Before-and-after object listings
━━━━━━

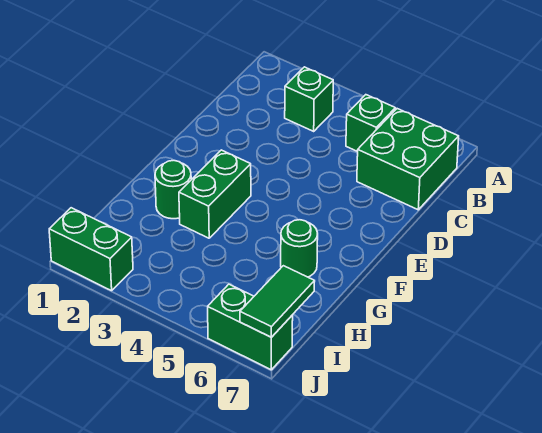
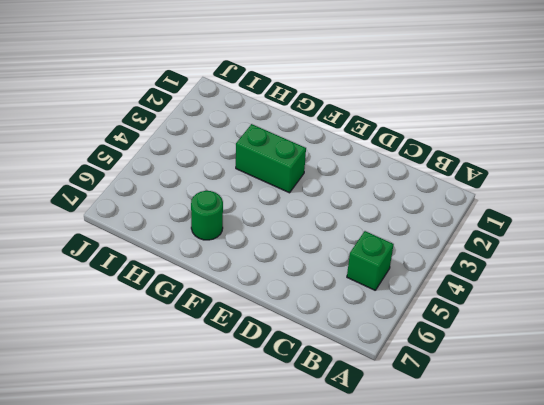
none -> green brick B3 level 1
none -> green brick B6:C7 level 1

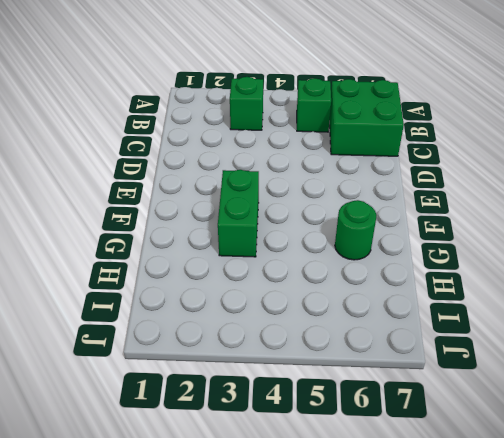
none -> green round brick G2 level 1
none -> green brick J1:J2 level 1

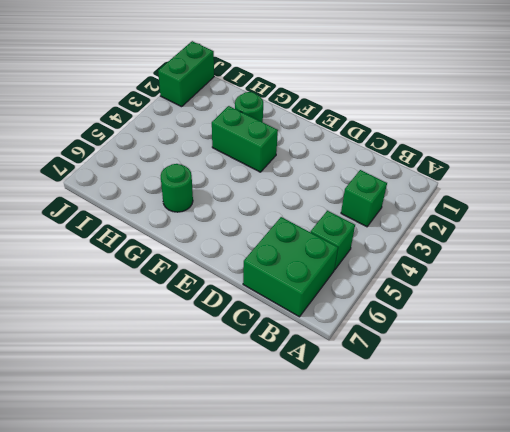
none -> green brick J6:J7 level 1
none -> green tile I7:J7 level 2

━━━━━━

**ABOUT THIS EXERCISE:** Repeat word for word the lines starting at the one with "none -> green brick B6:C7 level 1" and ending at the final line of the records above, both included; no pictures.

**ANSWER:**
none -> green brick B6:C7 level 1

none -> green round brick G2 level 1
none -> green brick J1:J2 level 1

none -> green brick J6:J7 level 1
none -> green tile I7:J7 level 2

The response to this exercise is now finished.